→ **YOUR GOAL**:
Line by line, set down all the data below exactly, omitting any picture.

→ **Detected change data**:
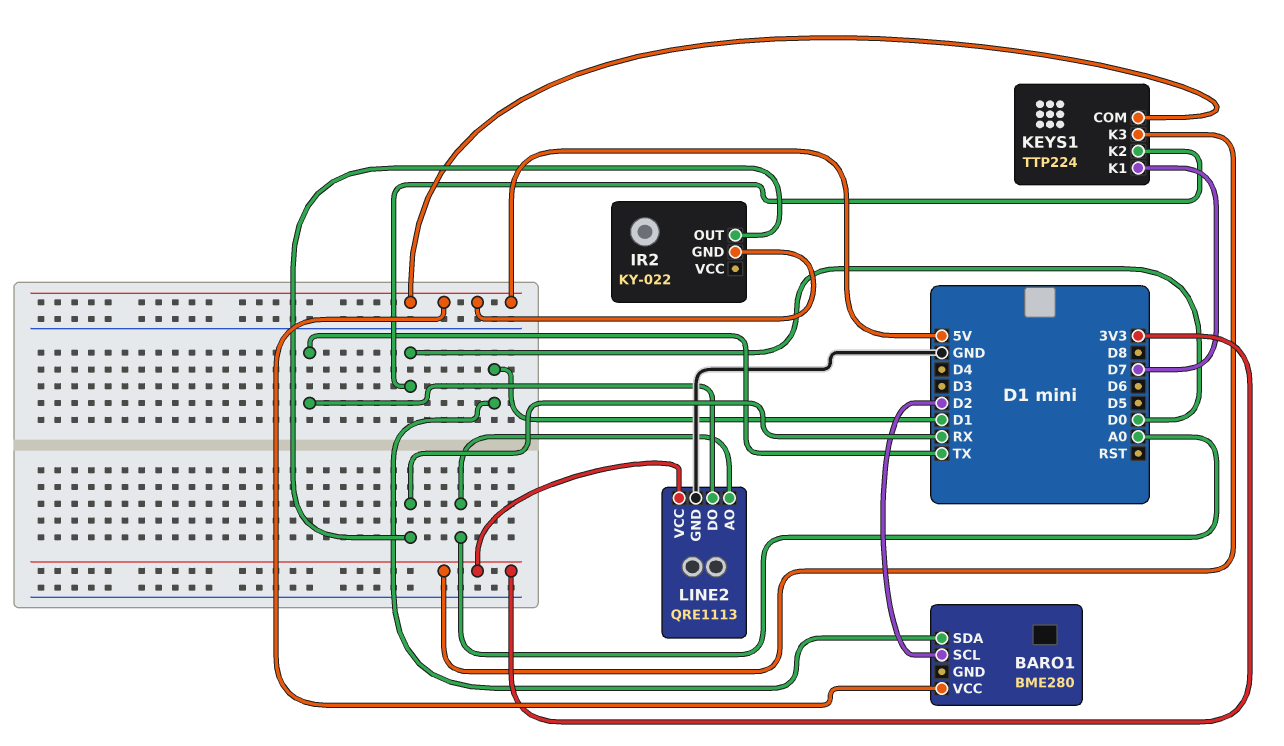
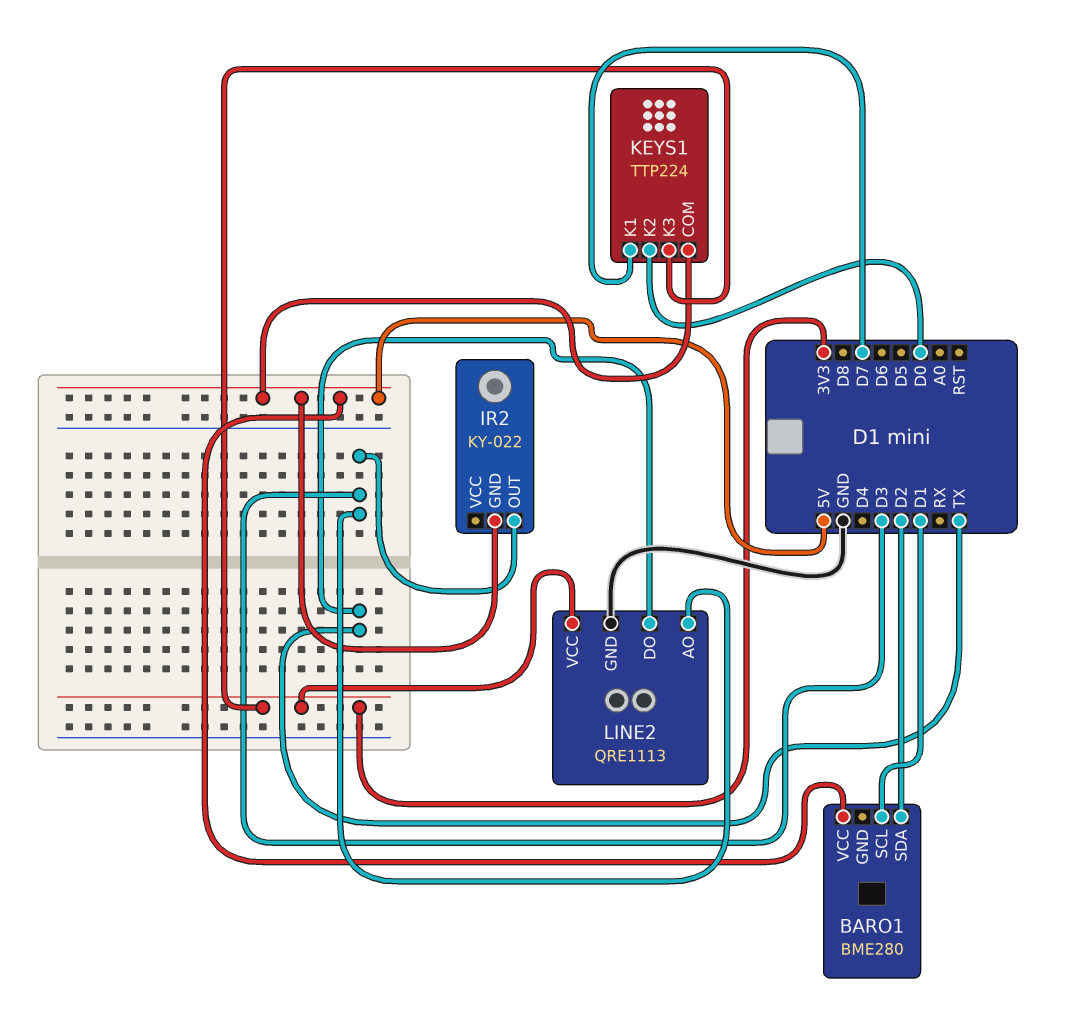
BARO1 pin SCL: D2 -> D1
BARO1 pin SDA: D1 -> D2
IR2 pin OUT: RX -> D3
LINE2 pin AO: A0 -> D3

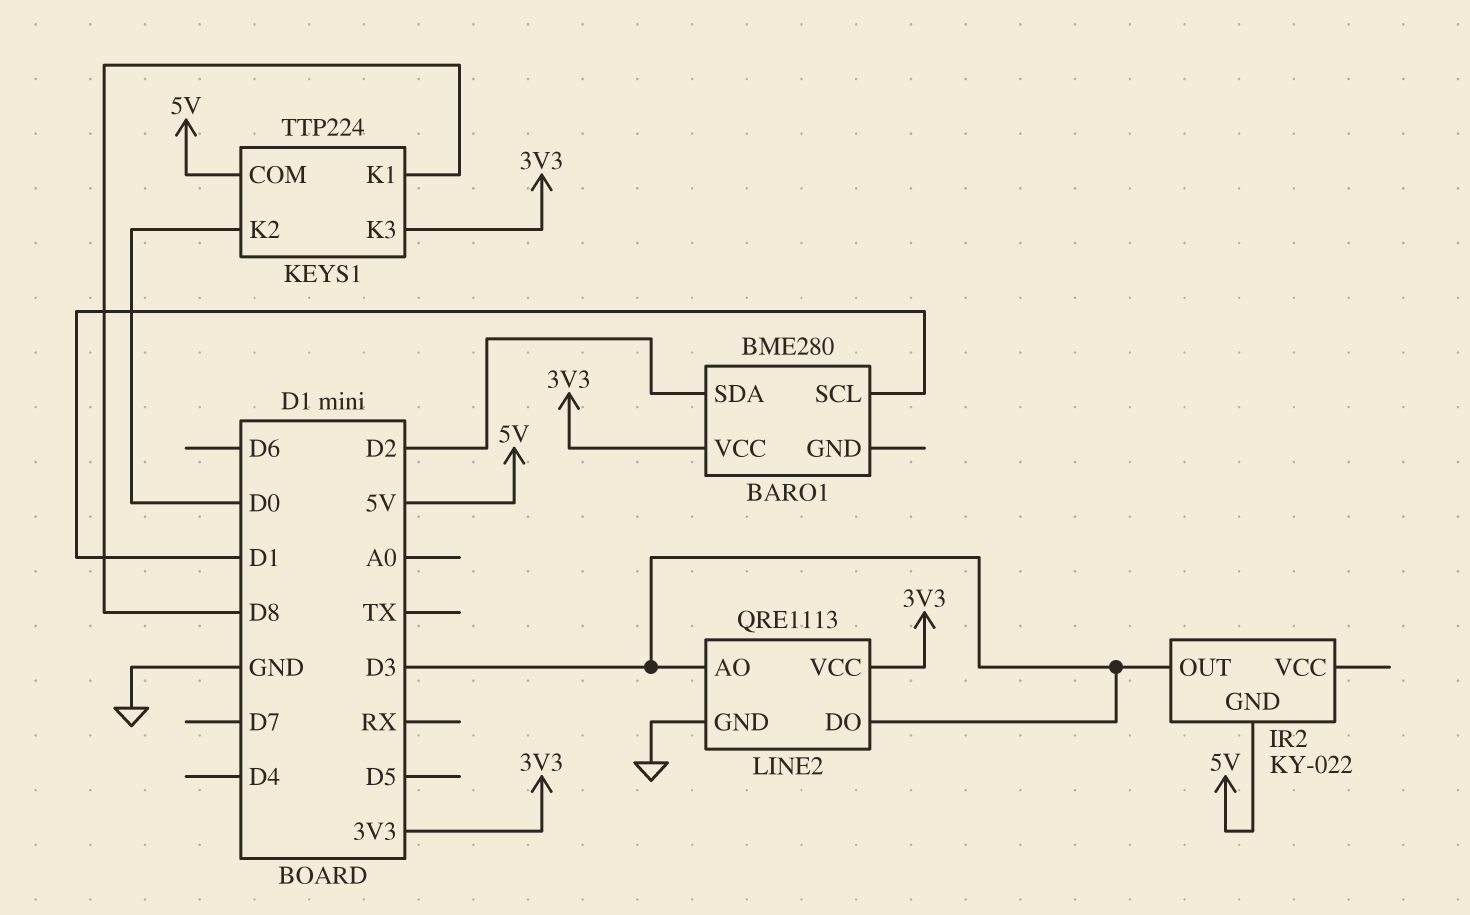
BARO1 pin VCC: 5V -> 3V3
KEYS1 pin K1: D7 -> D8
LINE2 pin DO: TX -> D3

→ **SOLVED EXERCISE**:
BARO1 pin SCL: D2 -> D1
BARO1 pin SDA: D1 -> D2
IR2 pin OUT: RX -> D3
LINE2 pin AO: A0 -> D3

BARO1 pin VCC: 5V -> 3V3
KEYS1 pin K1: D7 -> D8
LINE2 pin DO: TX -> D3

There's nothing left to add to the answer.